▸ WHAT THE TASK REQUIRES
Of the material below, only the lines from the line containing "plant: (695, 172) -> (220, 211), added" down to the line containing "water cooler: (266, 351) -> (43, 127), moved" belong in the answer, written out exactly.

+===+

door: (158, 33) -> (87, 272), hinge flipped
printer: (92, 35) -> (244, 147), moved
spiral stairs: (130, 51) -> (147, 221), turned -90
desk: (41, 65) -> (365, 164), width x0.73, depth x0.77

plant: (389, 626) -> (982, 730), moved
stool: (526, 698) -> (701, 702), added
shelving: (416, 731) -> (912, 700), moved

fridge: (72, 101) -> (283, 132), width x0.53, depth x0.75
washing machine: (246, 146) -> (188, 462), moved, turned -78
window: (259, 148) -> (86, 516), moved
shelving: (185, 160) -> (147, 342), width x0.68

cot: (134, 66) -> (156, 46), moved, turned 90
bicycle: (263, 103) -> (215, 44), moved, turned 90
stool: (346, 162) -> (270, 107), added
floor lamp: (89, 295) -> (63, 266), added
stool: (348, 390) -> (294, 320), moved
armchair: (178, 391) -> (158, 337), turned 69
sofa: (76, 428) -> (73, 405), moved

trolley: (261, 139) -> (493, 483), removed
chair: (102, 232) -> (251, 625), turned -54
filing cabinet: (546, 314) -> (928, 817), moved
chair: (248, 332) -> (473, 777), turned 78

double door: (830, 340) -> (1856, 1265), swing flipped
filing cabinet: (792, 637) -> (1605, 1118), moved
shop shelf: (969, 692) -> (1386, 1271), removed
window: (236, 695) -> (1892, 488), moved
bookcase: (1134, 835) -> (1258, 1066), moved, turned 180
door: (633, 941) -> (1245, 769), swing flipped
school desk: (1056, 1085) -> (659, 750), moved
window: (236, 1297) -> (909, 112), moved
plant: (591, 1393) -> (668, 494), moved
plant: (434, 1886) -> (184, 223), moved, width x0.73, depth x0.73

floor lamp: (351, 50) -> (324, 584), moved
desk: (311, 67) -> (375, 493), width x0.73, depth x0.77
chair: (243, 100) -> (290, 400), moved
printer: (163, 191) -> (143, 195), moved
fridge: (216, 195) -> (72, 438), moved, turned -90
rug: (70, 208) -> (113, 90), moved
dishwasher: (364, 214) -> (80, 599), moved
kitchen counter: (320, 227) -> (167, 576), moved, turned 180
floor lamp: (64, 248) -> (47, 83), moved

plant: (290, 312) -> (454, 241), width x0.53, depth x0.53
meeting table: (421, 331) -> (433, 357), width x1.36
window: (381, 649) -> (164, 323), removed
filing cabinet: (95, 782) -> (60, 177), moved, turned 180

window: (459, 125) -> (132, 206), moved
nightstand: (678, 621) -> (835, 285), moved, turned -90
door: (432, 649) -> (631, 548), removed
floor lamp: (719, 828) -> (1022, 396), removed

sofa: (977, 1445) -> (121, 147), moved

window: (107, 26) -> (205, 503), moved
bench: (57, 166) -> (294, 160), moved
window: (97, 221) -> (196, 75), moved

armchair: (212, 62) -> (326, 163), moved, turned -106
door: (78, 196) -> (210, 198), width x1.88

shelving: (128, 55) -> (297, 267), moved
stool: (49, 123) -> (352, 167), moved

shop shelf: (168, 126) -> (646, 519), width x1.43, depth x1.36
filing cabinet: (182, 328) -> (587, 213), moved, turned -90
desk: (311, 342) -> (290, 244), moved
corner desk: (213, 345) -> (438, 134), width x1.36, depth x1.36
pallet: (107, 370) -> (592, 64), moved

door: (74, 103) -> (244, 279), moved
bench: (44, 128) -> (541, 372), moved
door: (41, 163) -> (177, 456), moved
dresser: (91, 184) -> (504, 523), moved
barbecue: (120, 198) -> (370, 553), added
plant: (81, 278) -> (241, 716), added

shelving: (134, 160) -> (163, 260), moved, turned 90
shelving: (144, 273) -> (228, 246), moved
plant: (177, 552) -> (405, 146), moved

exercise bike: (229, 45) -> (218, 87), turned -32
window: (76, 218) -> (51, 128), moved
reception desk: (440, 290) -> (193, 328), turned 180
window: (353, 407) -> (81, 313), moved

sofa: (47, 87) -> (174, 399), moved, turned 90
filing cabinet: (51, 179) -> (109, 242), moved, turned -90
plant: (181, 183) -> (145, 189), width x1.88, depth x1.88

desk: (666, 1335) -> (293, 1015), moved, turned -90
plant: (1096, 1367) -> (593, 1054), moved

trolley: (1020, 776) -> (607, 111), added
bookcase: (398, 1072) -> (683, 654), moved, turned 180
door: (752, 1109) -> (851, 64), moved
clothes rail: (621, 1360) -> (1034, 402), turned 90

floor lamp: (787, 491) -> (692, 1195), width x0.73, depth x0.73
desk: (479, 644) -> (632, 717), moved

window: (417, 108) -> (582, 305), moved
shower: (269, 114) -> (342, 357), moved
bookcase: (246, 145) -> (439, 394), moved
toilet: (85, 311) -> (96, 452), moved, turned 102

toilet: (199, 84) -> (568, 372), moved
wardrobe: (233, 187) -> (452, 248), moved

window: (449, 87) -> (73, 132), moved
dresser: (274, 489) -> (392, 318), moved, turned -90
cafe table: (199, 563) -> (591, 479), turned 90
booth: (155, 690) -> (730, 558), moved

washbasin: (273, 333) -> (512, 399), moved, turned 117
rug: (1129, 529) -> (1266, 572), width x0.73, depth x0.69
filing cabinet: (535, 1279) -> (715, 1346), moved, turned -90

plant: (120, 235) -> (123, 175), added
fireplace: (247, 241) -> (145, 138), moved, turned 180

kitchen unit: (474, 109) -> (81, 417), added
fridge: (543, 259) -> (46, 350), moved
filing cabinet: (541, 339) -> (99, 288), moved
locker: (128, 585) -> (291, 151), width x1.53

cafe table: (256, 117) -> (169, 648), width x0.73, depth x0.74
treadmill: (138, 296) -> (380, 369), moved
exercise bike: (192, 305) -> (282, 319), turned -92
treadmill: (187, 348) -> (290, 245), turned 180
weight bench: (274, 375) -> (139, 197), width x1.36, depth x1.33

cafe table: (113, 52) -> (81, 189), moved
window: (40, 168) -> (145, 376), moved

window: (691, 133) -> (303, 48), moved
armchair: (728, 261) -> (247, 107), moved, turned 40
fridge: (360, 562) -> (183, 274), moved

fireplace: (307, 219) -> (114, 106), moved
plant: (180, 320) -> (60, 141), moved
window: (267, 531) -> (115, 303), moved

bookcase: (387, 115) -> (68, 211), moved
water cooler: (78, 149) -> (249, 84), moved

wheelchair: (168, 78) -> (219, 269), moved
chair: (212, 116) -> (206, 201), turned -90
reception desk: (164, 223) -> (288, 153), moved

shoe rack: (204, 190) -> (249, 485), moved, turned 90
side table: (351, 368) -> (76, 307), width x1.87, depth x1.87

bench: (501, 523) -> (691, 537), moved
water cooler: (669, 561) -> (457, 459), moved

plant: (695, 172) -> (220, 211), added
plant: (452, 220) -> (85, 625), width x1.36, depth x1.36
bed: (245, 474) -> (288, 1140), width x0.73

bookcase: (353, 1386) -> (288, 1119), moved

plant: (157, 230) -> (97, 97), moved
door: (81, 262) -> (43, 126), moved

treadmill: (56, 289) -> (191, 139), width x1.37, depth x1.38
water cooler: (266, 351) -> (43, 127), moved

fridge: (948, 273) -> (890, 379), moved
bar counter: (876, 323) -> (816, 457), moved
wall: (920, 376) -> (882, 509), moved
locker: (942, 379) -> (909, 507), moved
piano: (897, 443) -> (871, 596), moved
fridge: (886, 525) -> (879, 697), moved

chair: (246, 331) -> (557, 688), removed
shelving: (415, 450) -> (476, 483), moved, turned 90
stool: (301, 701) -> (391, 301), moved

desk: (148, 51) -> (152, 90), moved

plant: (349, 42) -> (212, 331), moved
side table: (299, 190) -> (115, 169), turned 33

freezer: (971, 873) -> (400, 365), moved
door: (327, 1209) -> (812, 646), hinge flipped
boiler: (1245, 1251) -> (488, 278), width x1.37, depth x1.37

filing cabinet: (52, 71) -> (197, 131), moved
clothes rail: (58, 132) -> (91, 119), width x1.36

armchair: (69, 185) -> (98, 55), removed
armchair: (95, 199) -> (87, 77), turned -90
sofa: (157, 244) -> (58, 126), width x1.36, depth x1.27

+===+

▸ WRITTEN REPLY
plant: (695, 172) -> (220, 211), added
plant: (452, 220) -> (85, 625), width x1.36, depth x1.36
bed: (245, 474) -> (288, 1140), width x0.73

bookcase: (353, 1386) -> (288, 1119), moved

plant: (157, 230) -> (97, 97), moved
door: (81, 262) -> (43, 126), moved

treadmill: (56, 289) -> (191, 139), width x1.37, depth x1.38
water cooler: (266, 351) -> (43, 127), moved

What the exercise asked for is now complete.